After locating the line that contains "Someone carried the purple_cap" in the data below, set down exactly that line and each one after it through the line that contains "Someone carried the blue_truck", and nothing more.

_Recorded data_
◇ ◇ ◇ ◇

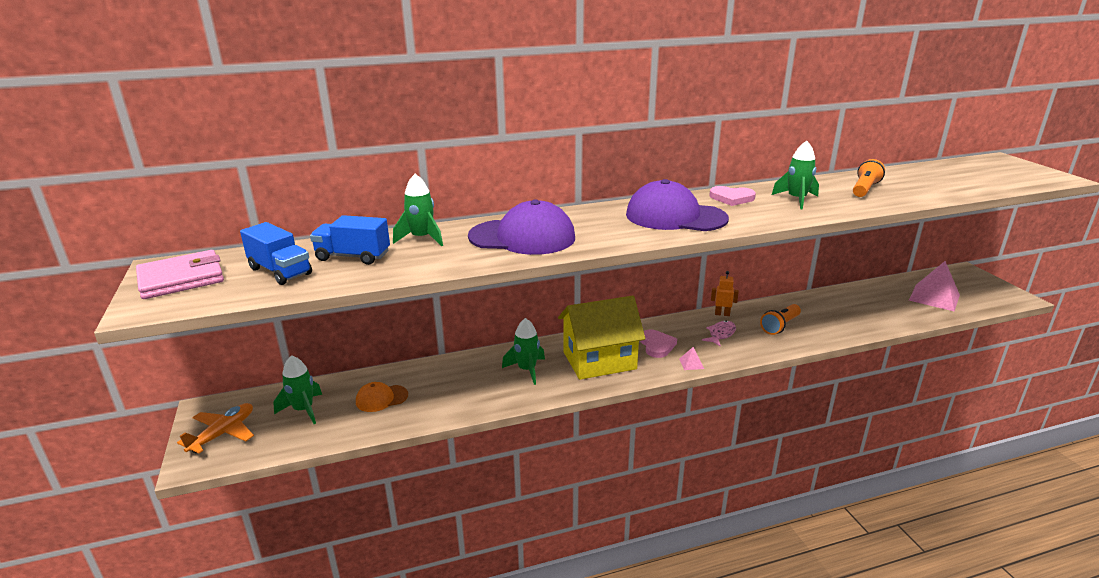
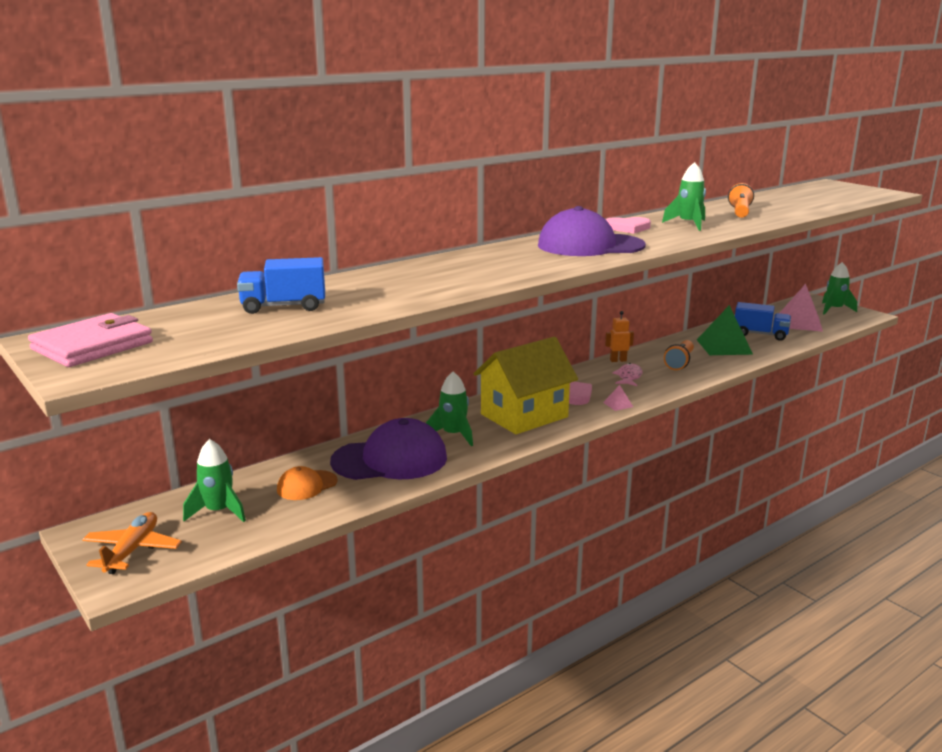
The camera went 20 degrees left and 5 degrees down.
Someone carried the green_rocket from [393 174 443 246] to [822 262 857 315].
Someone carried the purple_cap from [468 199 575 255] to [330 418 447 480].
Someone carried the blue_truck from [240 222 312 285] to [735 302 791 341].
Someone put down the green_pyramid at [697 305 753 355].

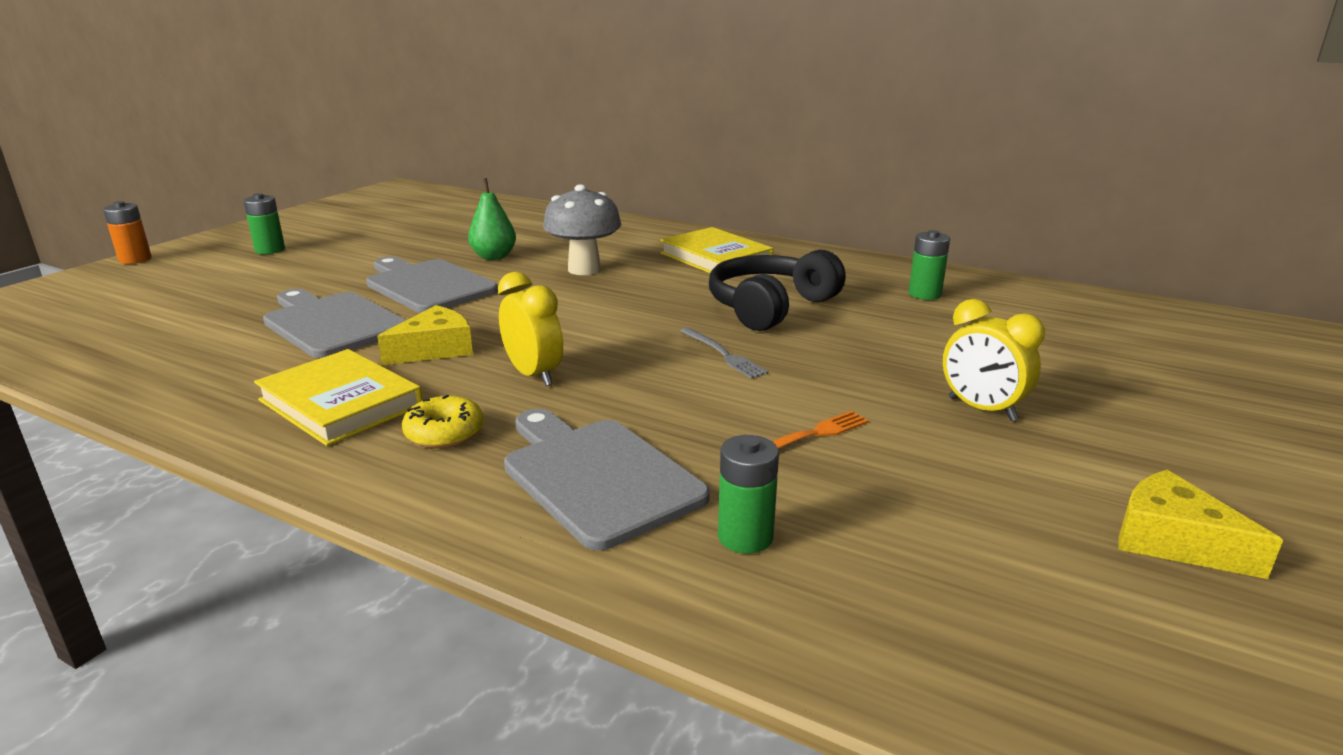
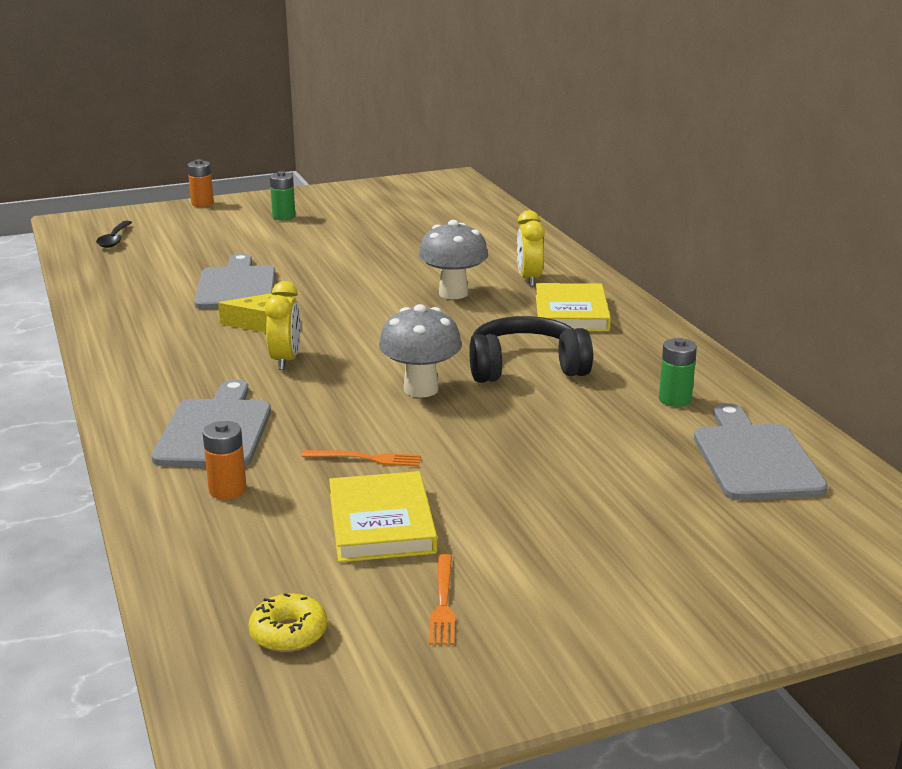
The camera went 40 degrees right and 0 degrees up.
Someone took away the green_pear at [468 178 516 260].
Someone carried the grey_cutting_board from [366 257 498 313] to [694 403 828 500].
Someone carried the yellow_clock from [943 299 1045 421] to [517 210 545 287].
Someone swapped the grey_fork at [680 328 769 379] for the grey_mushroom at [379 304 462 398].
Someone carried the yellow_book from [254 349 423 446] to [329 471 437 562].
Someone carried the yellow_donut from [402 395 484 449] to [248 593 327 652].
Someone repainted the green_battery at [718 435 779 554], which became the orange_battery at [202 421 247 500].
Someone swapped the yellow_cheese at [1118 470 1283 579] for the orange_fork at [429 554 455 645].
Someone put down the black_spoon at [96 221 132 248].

◇ ◇ ◇ ◇

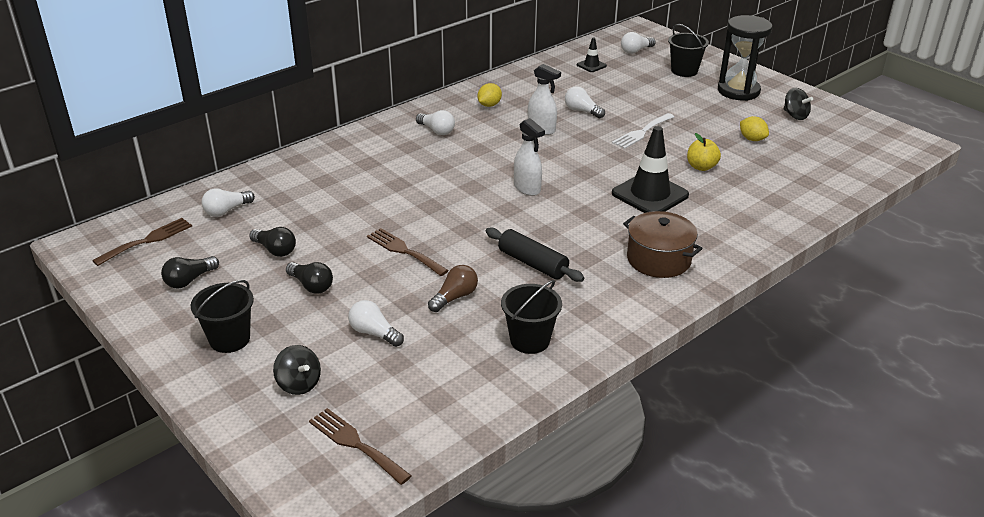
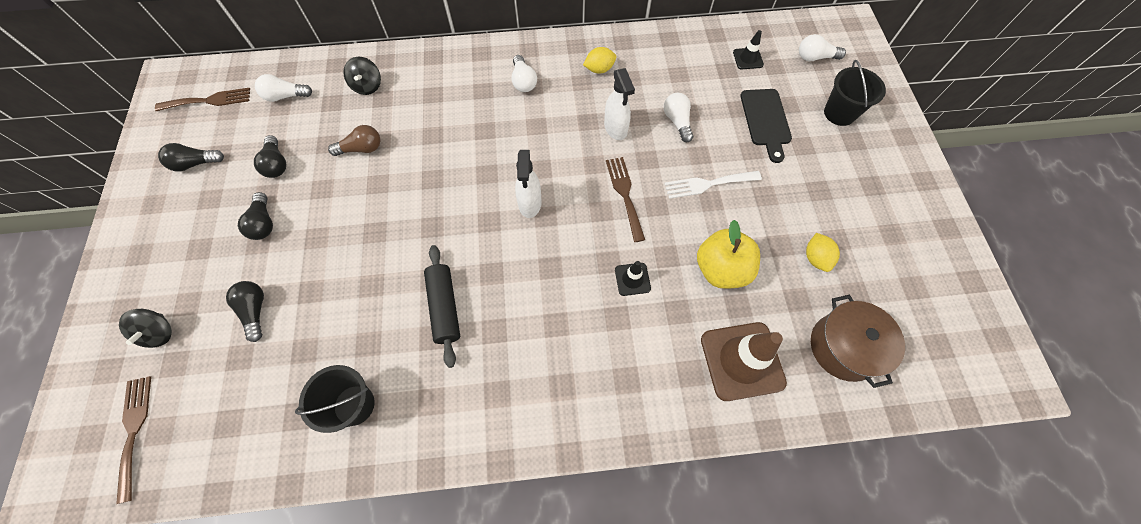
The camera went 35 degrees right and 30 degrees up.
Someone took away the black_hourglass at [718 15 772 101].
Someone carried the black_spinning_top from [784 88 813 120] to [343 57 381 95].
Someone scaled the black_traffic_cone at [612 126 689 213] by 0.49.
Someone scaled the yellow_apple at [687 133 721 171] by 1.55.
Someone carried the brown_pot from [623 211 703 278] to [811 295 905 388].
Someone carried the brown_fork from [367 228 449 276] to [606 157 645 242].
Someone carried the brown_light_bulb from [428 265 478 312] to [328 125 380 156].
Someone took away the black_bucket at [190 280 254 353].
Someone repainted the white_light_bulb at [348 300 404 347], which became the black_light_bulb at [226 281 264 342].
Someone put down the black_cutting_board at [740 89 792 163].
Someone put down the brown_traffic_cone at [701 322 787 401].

◇ ◇ ◇ ◇

_Expected answer_
Someone carried the purple_cap from [468 199 575 255] to [330 418 447 480].
Someone carried the blue_truck from [240 222 312 285] to [735 302 791 341].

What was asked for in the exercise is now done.